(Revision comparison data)
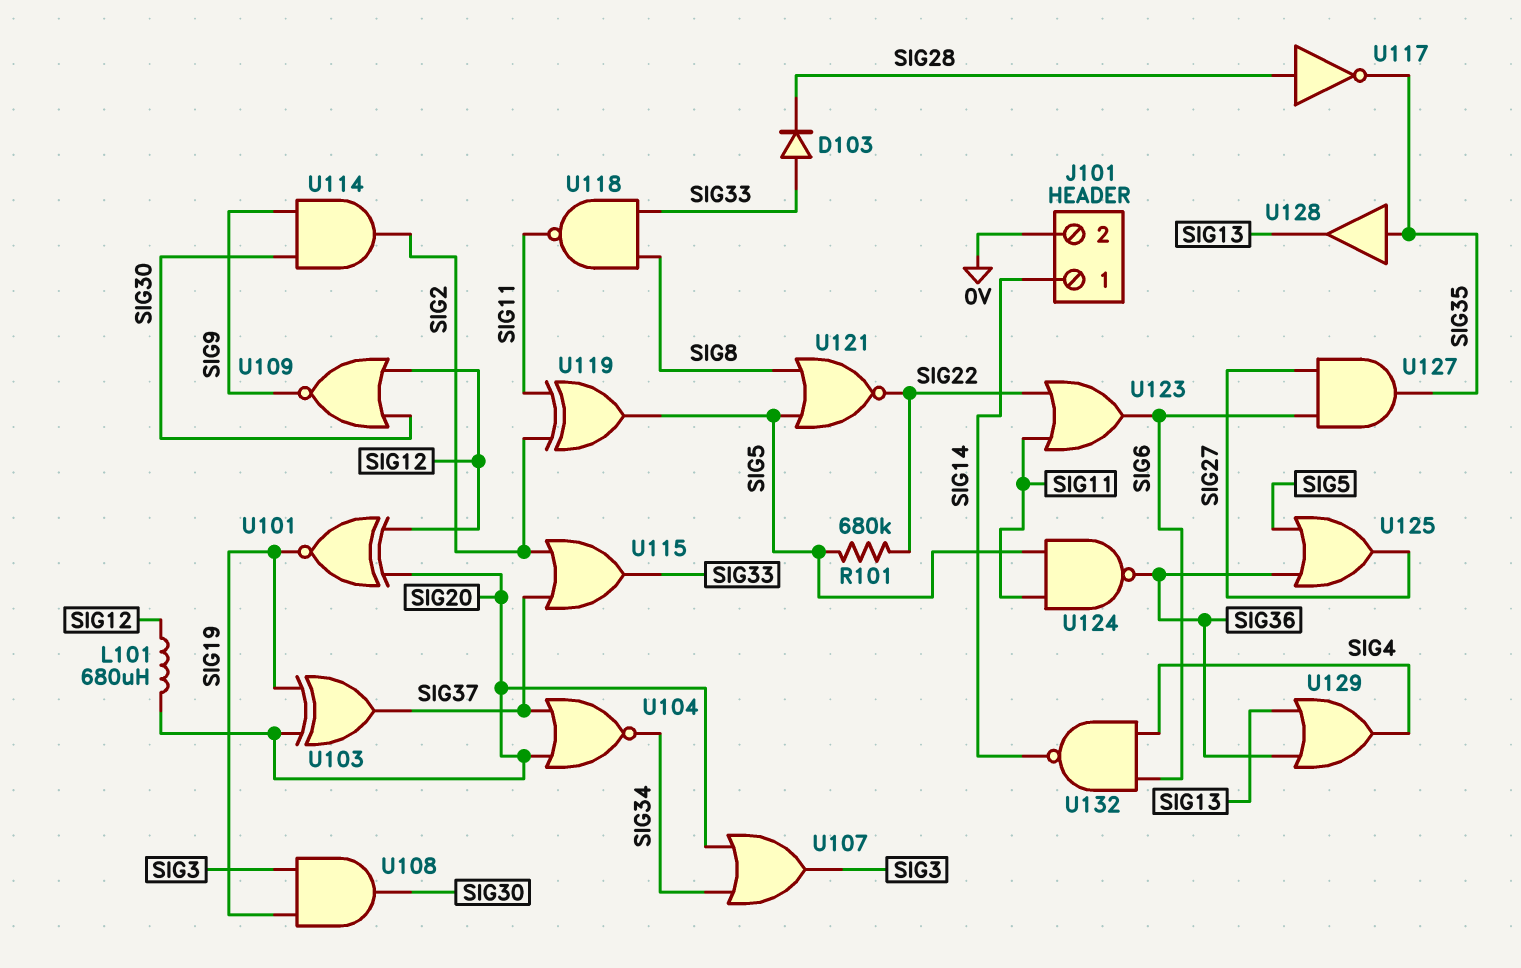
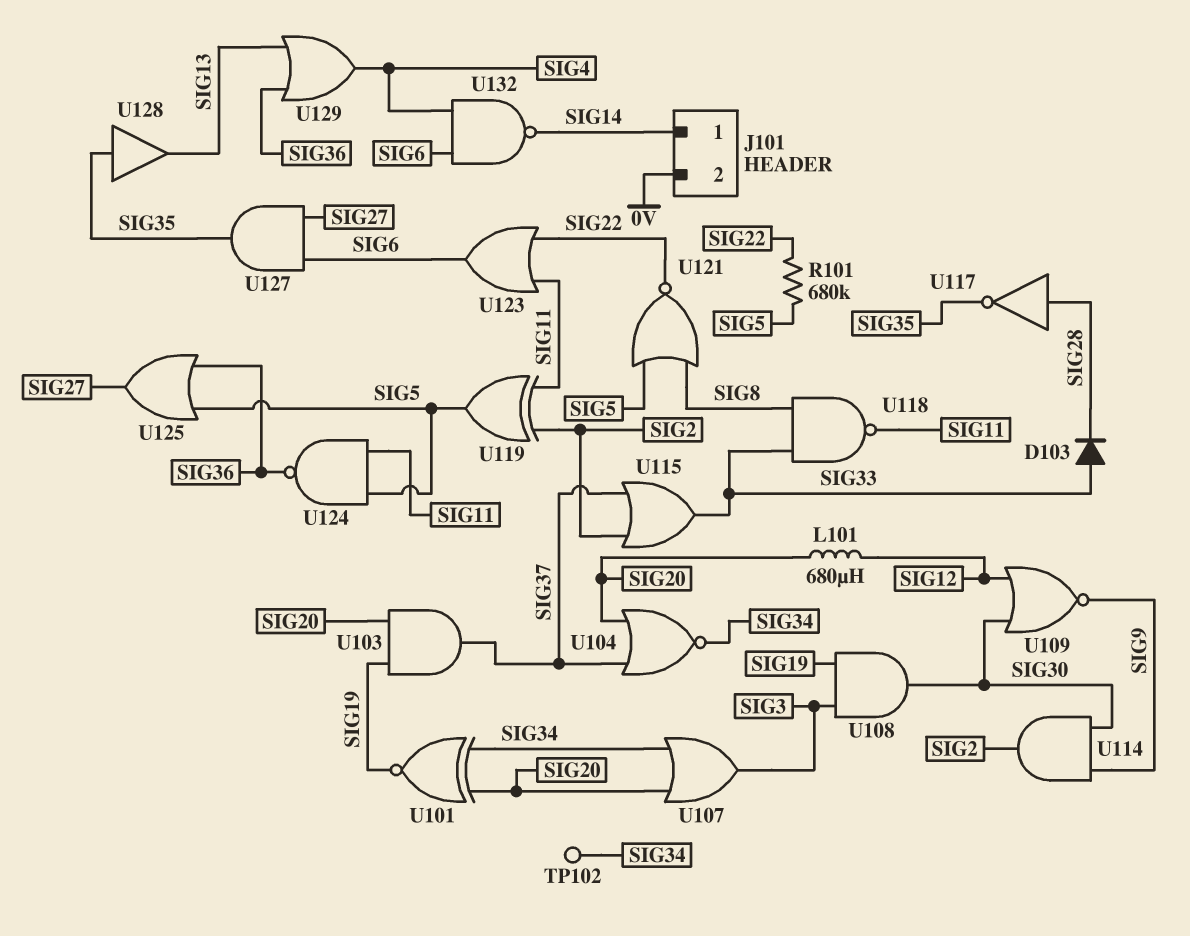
TP102: none -> test point (SIG34)
U101: XNOR (in SIG12, in SIG20, out SIG19) -> XNOR (in SIG20, in SIG34, out SIG19)
U103: XOR (in SIG19, in SIG20, out SIG37) -> AND (in SIG19, in SIG20, out SIG37)

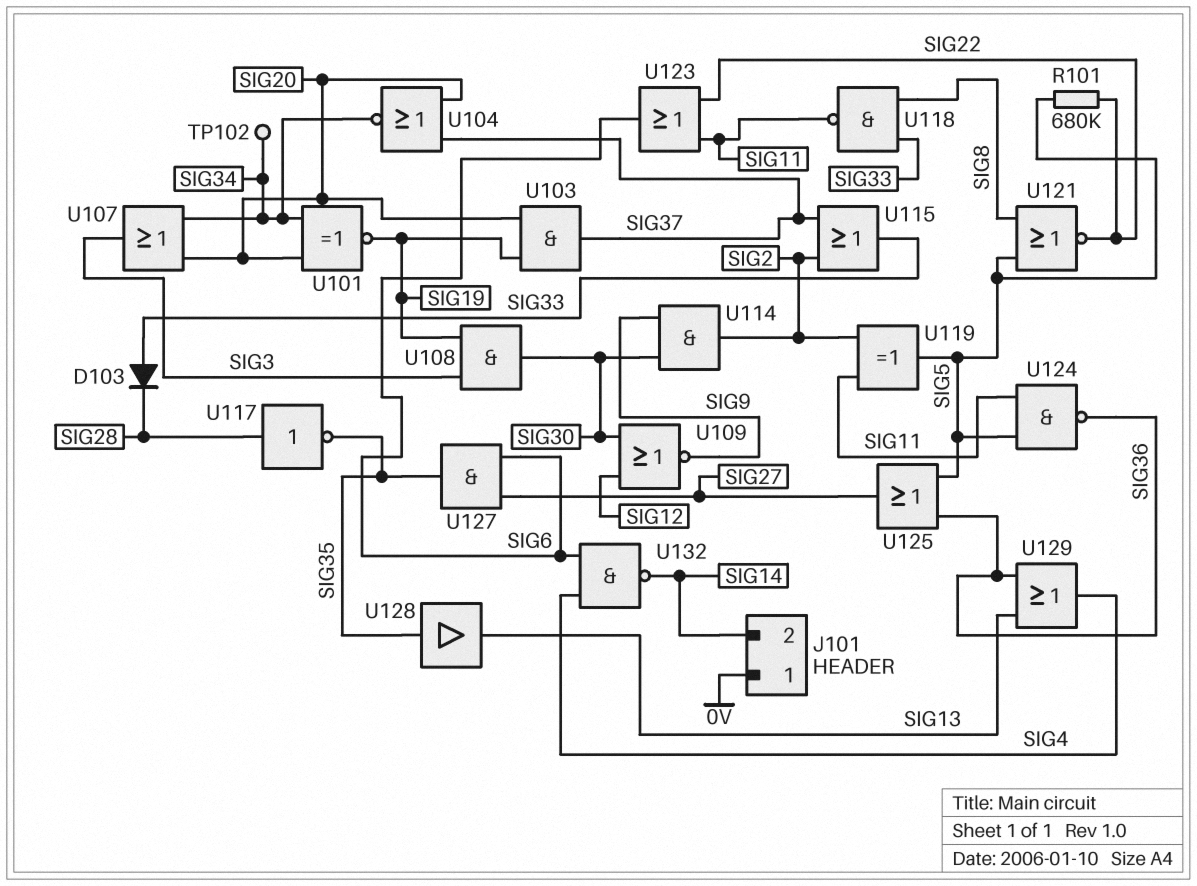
J101 pin 1: SIG14 -> 0V
J101 pin 2: 0V -> SIG14
L101: 680uH (SIG12, SIG20) -> none

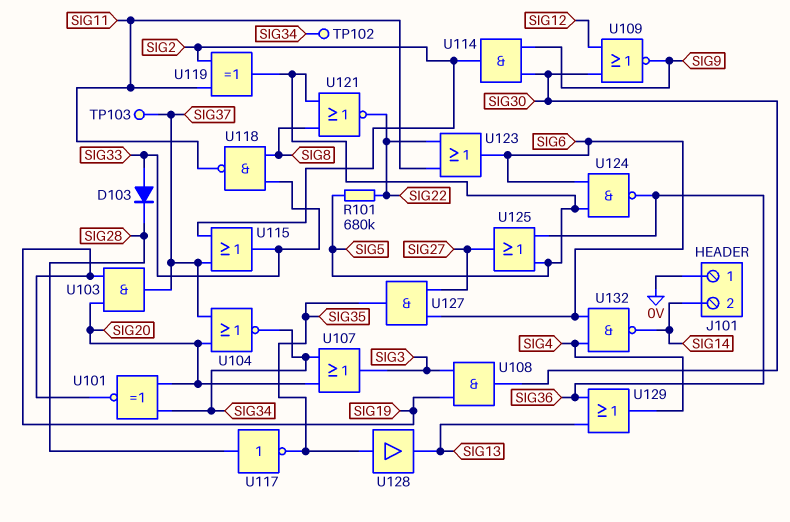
TP103: none -> test point (SIG37)
U124: NAND (in SIG5, in SIG11, out SIG36) -> NAND (in SIG5, in SIG6, out SIG36)

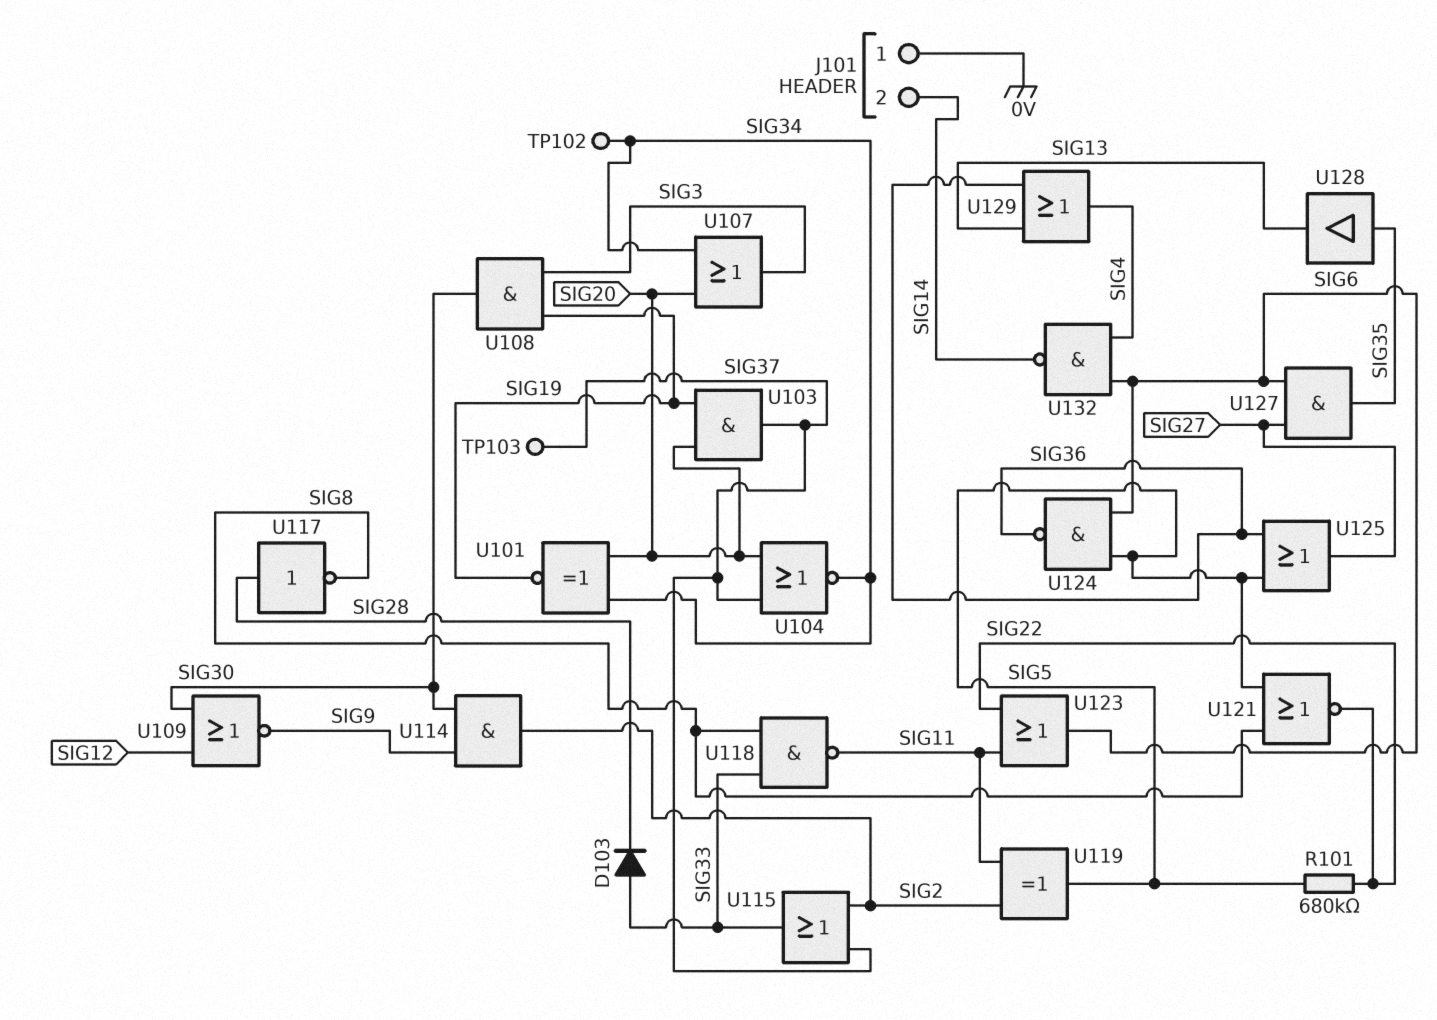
U117: NOT (in SIG28, out SIG35) -> NOT (in SIG28, out SIG8)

**Task description**
Reproduce all the data as it stands. The pictures are not part of the copy.

**Solution for this exercise**
TP102: none -> test point (SIG34)
U101: XNOR (in SIG12, in SIG20, out SIG19) -> XNOR (in SIG20, in SIG34, out SIG19)
U103: XOR (in SIG19, in SIG20, out SIG37) -> AND (in SIG19, in SIG20, out SIG37)

J101 pin 1: SIG14 -> 0V
J101 pin 2: 0V -> SIG14
L101: 680uH (SIG12, SIG20) -> none

TP103: none -> test point (SIG37)
U124: NAND (in SIG5, in SIG11, out SIG36) -> NAND (in SIG5, in SIG6, out SIG36)

U117: NOT (in SIG28, out SIG35) -> NOT (in SIG28, out SIG8)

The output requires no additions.